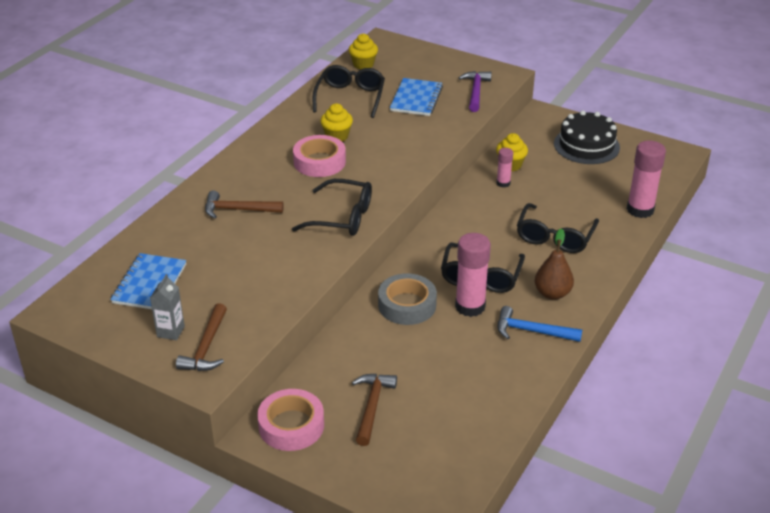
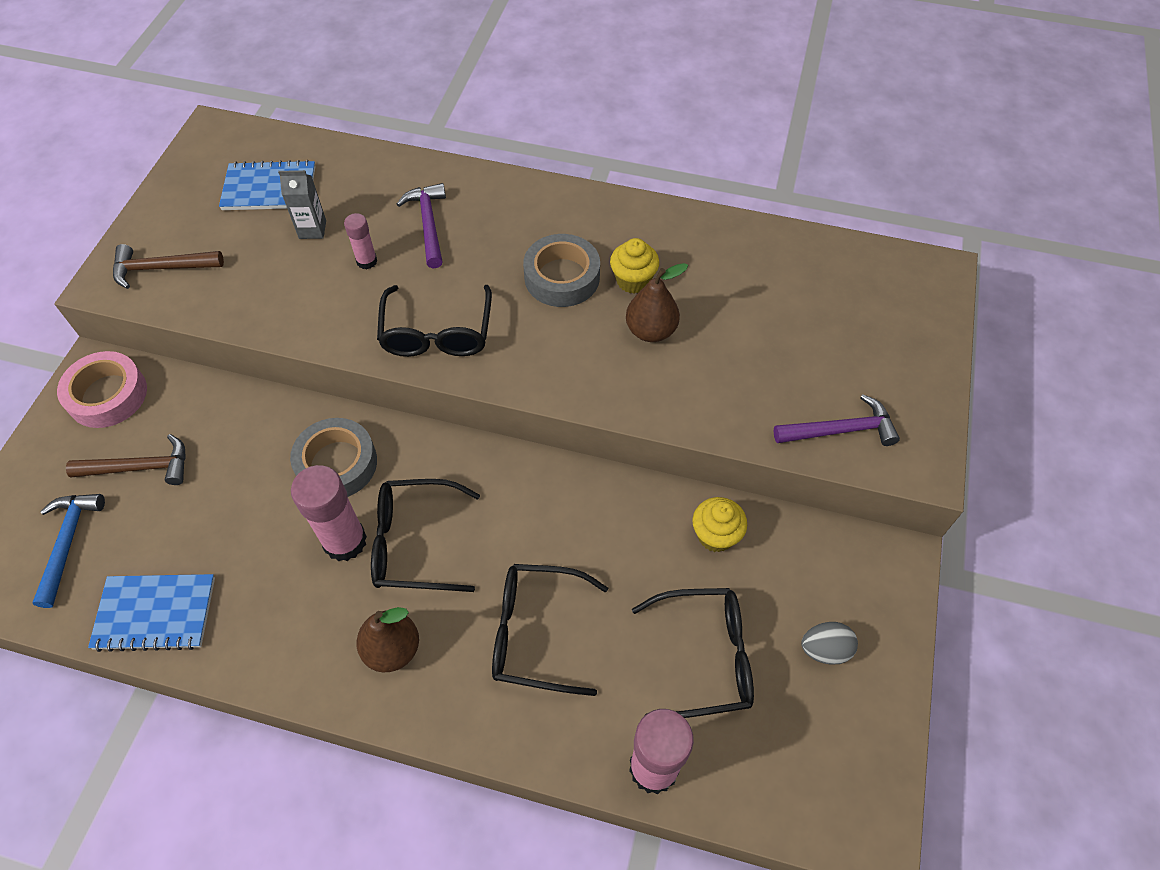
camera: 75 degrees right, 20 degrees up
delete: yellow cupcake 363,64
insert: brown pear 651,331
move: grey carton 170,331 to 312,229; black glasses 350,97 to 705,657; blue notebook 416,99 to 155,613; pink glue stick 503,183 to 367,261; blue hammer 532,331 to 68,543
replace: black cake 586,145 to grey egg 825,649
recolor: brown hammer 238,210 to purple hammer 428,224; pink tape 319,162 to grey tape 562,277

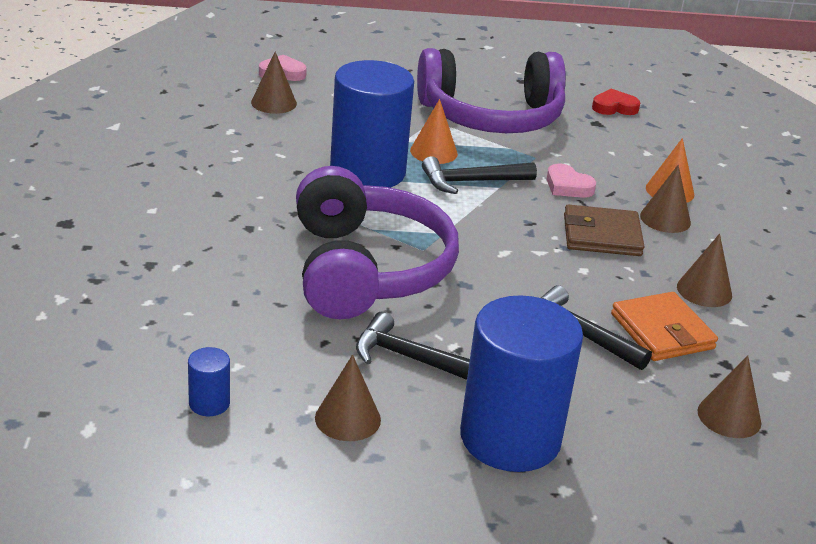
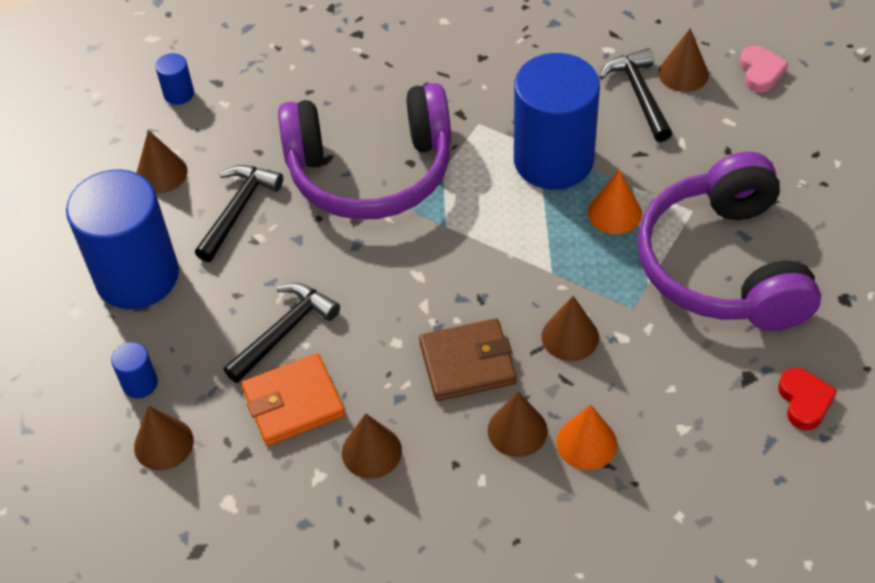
camera: 95 degrees right, 20 degrees up
insert: blue cylinder 140,383
move: black hammer 471,182 to 639,94
replace: pink heart 568,186 to brown cone 570,337
rotate: brown wallet 601,235 = 467,363 75 degrees clockwise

_WHAT TO WORK ON_
Filter the entries above down to the lines that contain the word "hammer".

_RESULT FOR THIS TASK_
move: grey carton 170,331 to 312,229; black glasses 350,97 to 705,657; blue notebook 416,99 to 155,613; pink glue stick 503,183 to 367,261; blue hammer 532,331 to 68,543
recolor: brown hammer 238,210 to purple hammer 428,224; pink tape 319,162 to grey tape 562,277
move: black hammer 471,182 to 639,94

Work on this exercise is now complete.